> TASK: Each entry must be output once more without any change.

───── SOURCE RECORDS

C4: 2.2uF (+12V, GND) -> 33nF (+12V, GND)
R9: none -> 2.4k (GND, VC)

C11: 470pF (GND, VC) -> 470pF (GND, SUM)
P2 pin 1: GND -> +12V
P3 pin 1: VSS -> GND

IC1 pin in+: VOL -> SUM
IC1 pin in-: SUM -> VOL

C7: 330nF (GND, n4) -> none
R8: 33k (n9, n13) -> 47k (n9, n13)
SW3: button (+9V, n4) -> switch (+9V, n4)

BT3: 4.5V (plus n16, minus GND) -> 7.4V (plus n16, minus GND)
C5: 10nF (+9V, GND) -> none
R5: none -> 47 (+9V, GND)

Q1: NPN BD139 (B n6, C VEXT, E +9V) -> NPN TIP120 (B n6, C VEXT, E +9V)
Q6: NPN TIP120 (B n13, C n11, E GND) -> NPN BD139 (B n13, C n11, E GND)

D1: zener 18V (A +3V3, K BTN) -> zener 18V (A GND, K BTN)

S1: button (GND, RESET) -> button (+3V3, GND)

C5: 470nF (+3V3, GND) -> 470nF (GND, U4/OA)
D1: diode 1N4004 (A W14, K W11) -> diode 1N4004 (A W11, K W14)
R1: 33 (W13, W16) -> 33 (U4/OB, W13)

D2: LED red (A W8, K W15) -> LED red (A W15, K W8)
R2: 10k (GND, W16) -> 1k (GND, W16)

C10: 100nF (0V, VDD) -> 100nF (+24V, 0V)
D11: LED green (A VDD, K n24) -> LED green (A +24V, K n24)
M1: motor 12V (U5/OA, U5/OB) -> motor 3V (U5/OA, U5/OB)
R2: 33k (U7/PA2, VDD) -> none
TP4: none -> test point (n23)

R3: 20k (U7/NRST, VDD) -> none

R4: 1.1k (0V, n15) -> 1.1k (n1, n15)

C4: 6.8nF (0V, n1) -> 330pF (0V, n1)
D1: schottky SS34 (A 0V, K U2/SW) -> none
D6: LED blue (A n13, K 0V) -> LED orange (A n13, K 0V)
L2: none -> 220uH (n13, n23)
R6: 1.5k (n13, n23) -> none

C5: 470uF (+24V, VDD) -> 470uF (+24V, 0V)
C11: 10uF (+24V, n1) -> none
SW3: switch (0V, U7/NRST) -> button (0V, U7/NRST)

──────────

> EXERCISE RESPONSE:
C4: 2.2uF (+12V, GND) -> 33nF (+12V, GND)
R9: none -> 2.4k (GND, VC)

C11: 470pF (GND, VC) -> 470pF (GND, SUM)
P2 pin 1: GND -> +12V
P3 pin 1: VSS -> GND

IC1 pin in+: VOL -> SUM
IC1 pin in-: SUM -> VOL

C7: 330nF (GND, n4) -> none
R8: 33k (n9, n13) -> 47k (n9, n13)
SW3: button (+9V, n4) -> switch (+9V, n4)

BT3: 4.5V (plus n16, minus GND) -> 7.4V (plus n16, minus GND)
C5: 10nF (+9V, GND) -> none
R5: none -> 47 (+9V, GND)

Q1: NPN BD139 (B n6, C VEXT, E +9V) -> NPN TIP120 (B n6, C VEXT, E +9V)
Q6: NPN TIP120 (B n13, C n11, E GND) -> NPN BD139 (B n13, C n11, E GND)

D1: zener 18V (A +3V3, K BTN) -> zener 18V (A GND, K BTN)

S1: button (GND, RESET) -> button (+3V3, GND)

C5: 470nF (+3V3, GND) -> 470nF (GND, U4/OA)
D1: diode 1N4004 (A W14, K W11) -> diode 1N4004 (A W11, K W14)
R1: 33 (W13, W16) -> 33 (U4/OB, W13)

D2: LED red (A W8, K W15) -> LED red (A W15, K W8)
R2: 10k (GND, W16) -> 1k (GND, W16)

C10: 100nF (0V, VDD) -> 100nF (+24V, 0V)
D11: LED green (A VDD, K n24) -> LED green (A +24V, K n24)
M1: motor 12V (U5/OA, U5/OB) -> motor 3V (U5/OA, U5/OB)
R2: 33k (U7/PA2, VDD) -> none
TP4: none -> test point (n23)

R3: 20k (U7/NRST, VDD) -> none

R4: 1.1k (0V, n15) -> 1.1k (n1, n15)

C4: 6.8nF (0V, n1) -> 330pF (0V, n1)
D1: schottky SS34 (A 0V, K U2/SW) -> none
D6: LED blue (A n13, K 0V) -> LED orange (A n13, K 0V)
L2: none -> 220uH (n13, n23)
R6: 1.5k (n13, n23) -> none

C5: 470uF (+24V, VDD) -> 470uF (+24V, 0V)
C11: 10uF (+24V, n1) -> none
SW3: switch (0V, U7/NRST) -> button (0V, U7/NRST)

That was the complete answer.